■ **EXERCISE GOAL**: Some lines in the records below may hold the word "pentagon"; give the number of those lines and nothing else.

──────────────────────────────

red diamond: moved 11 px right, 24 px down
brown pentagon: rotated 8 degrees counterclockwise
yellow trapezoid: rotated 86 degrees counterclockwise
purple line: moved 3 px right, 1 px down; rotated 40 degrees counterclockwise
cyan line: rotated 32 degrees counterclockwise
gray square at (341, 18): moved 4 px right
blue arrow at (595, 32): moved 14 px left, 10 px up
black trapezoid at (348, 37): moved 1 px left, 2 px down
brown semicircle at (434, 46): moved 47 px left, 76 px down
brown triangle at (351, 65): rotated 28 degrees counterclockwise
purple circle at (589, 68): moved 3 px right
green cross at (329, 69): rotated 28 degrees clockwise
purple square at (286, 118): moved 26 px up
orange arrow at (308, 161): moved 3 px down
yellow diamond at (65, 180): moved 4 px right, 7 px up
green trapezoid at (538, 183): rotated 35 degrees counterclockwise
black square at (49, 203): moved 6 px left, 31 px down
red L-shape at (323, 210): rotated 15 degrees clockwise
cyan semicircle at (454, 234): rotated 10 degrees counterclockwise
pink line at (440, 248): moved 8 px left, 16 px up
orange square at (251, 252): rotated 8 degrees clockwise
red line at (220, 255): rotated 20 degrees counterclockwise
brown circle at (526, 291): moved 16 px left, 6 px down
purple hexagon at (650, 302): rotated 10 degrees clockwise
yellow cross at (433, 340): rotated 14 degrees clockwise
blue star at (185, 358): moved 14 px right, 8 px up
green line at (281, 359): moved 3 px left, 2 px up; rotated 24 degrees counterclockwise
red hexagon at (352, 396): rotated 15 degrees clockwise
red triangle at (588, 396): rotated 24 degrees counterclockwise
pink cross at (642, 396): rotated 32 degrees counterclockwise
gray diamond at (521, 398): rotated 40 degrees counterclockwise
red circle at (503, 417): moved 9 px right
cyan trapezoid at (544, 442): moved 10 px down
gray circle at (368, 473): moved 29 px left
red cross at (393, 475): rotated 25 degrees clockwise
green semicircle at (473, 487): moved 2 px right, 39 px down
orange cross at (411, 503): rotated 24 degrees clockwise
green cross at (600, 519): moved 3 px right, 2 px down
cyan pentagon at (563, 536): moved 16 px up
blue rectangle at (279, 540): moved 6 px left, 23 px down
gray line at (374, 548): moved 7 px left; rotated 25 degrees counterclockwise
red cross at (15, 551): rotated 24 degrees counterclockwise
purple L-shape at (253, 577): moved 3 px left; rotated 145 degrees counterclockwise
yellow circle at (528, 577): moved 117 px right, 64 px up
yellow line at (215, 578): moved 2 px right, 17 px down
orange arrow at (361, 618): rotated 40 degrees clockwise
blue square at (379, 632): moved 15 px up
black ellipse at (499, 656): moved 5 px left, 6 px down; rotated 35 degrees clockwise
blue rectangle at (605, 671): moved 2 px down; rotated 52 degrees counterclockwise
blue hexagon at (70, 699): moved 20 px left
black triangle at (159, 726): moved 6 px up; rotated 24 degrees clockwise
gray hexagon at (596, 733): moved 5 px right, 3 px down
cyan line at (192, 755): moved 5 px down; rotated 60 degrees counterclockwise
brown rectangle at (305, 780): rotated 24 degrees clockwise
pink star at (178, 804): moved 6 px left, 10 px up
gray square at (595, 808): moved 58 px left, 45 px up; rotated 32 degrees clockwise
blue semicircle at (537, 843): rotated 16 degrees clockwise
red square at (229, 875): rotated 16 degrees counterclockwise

──────────────────────────────

■ **SOLUTION TO THIS PROBLEM**: 2